Before-and-after object listings:
--- --- ---

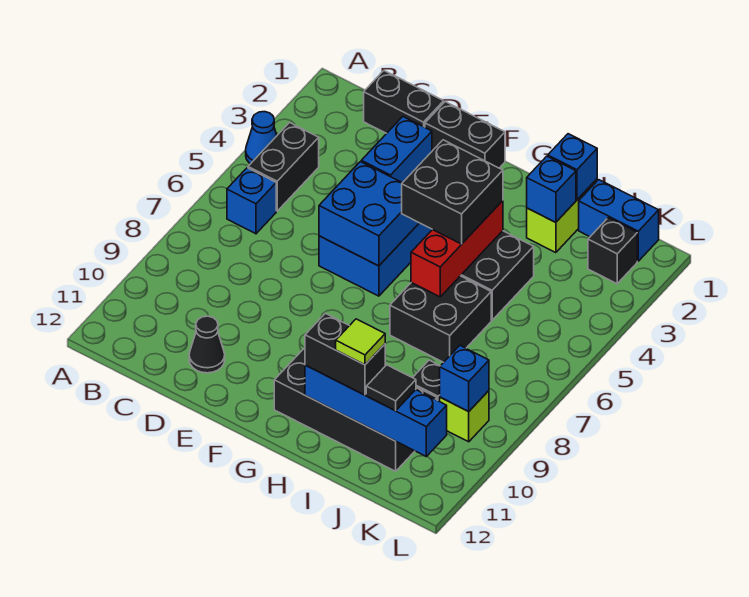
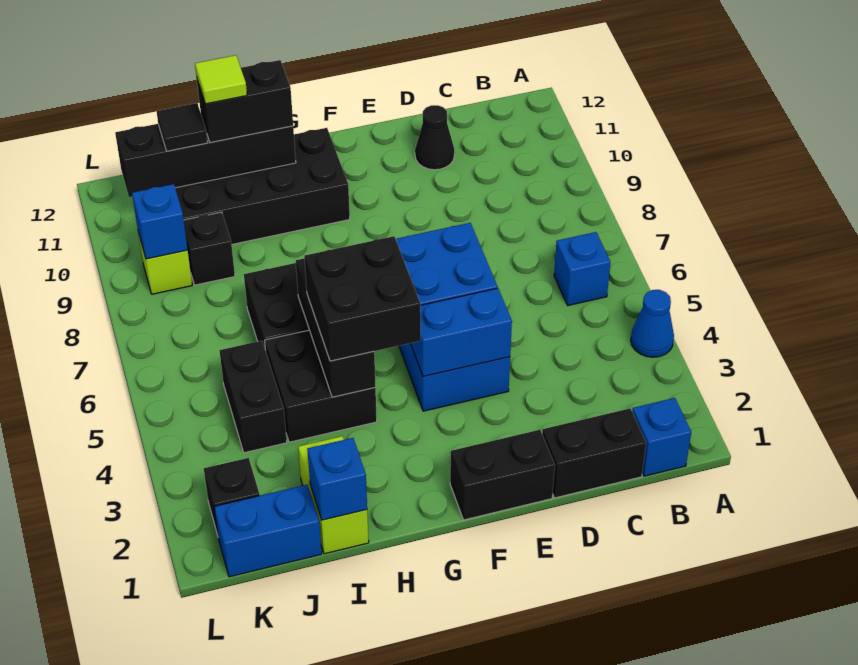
black brick B4:B5 level 1 -> black brick J4:J5 level 1
blue brick E3:E4 level 2 -> blue brick E4:F4 level 2
red brick H4:H6 level 2 -> black brick H4:H6 level 2
blue brick H11:K11 level 2 -> black brick H11:K11 level 2
blue brick I2 level 2 -> blue brick B1 level 1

--- --- ---

INSTRUCTIONS FOR THE TASK: Pictures are to be excluded; the records themselves are to be reproduced exactly.

EXERCISE RESPONSE:
black brick B4:B5 level 1 -> black brick J4:J5 level 1
blue brick E3:E4 level 2 -> blue brick E4:F4 level 2
red brick H4:H6 level 2 -> black brick H4:H6 level 2
blue brick H11:K11 level 2 -> black brick H11:K11 level 2
blue brick I2 level 2 -> blue brick B1 level 1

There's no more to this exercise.